*** Begin section ***
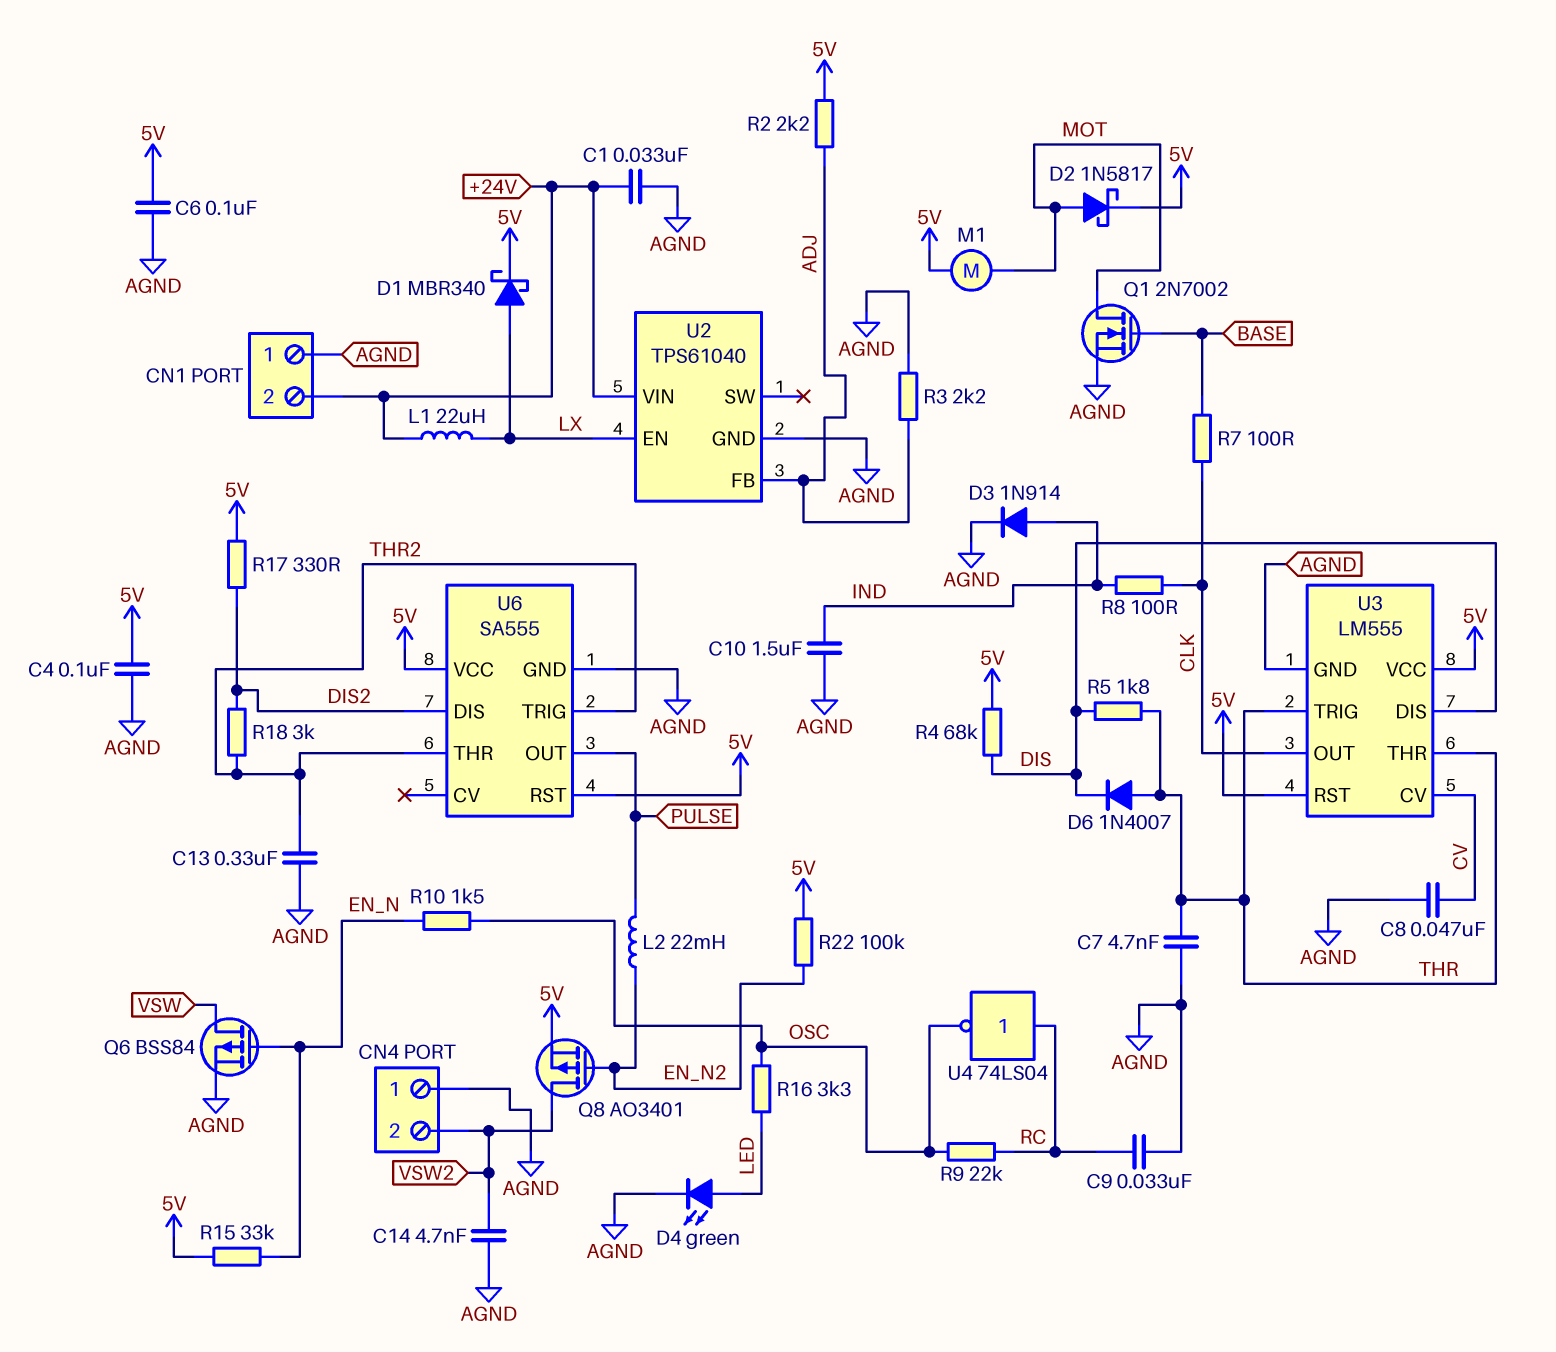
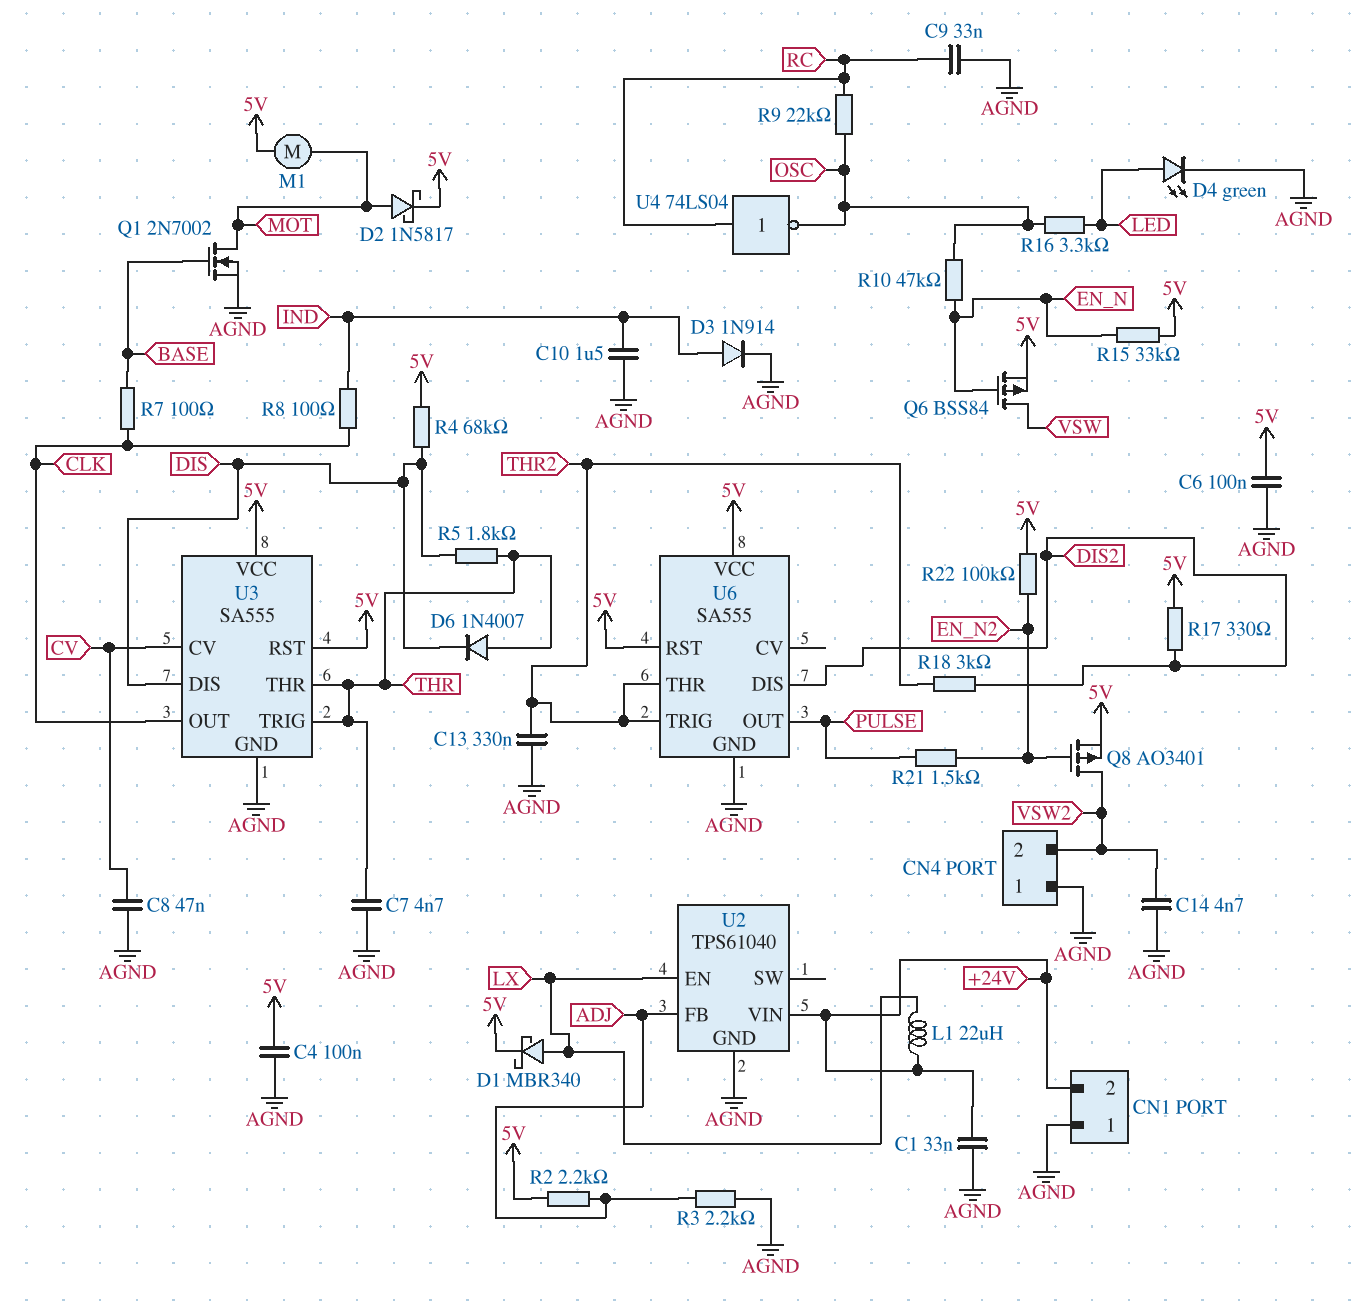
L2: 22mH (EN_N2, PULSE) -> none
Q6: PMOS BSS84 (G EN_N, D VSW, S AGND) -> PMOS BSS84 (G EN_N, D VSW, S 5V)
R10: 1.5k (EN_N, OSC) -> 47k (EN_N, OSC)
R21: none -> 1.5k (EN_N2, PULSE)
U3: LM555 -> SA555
*** End section ***
*** Begin section ***
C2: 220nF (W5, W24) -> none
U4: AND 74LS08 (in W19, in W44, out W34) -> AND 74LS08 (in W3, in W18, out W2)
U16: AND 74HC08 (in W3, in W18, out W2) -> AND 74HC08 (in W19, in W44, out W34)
*** End section ***
Work task — Look over the material above and report how many of its lines have the string "PULSE" in them, nothing more.

Written reply — 2